→ DATA SHOWN
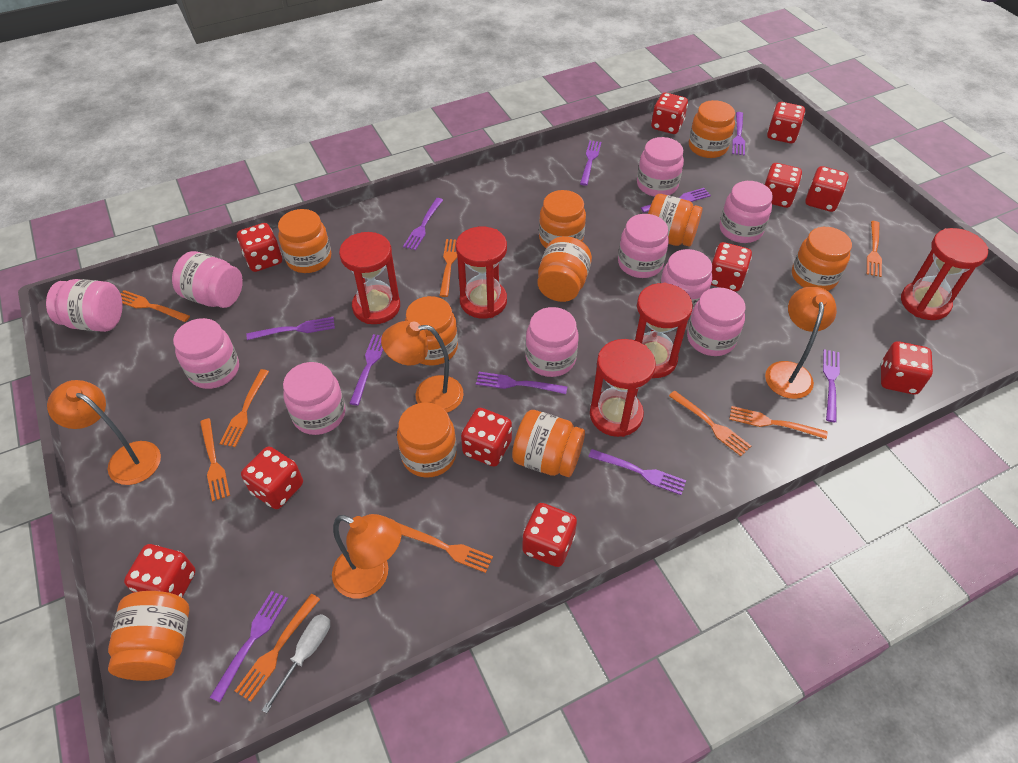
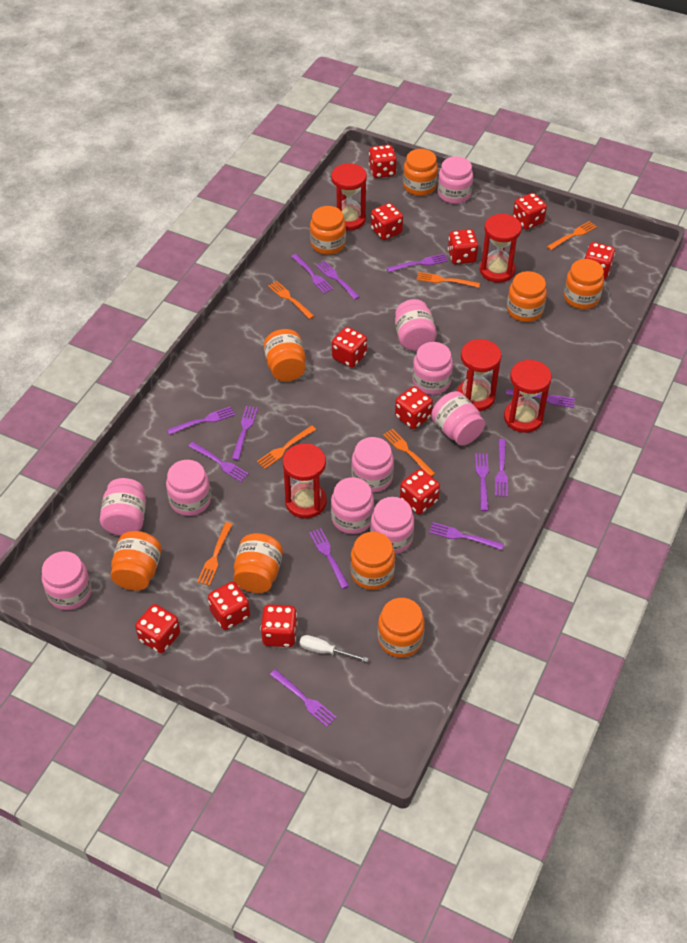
orange fork: 9 -> 6
orange jar: 10 -> 9
orange lamp: 4 -> 0
purple fork: 10 -> 12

→ WORK INSTRUCTION
Would you transcribe the listing above line by line, exactly, leaving every picture out?

→ EXPECTED OUTPUT
orange fork: 9 -> 6
orange jar: 10 -> 9
orange lamp: 4 -> 0
purple fork: 10 -> 12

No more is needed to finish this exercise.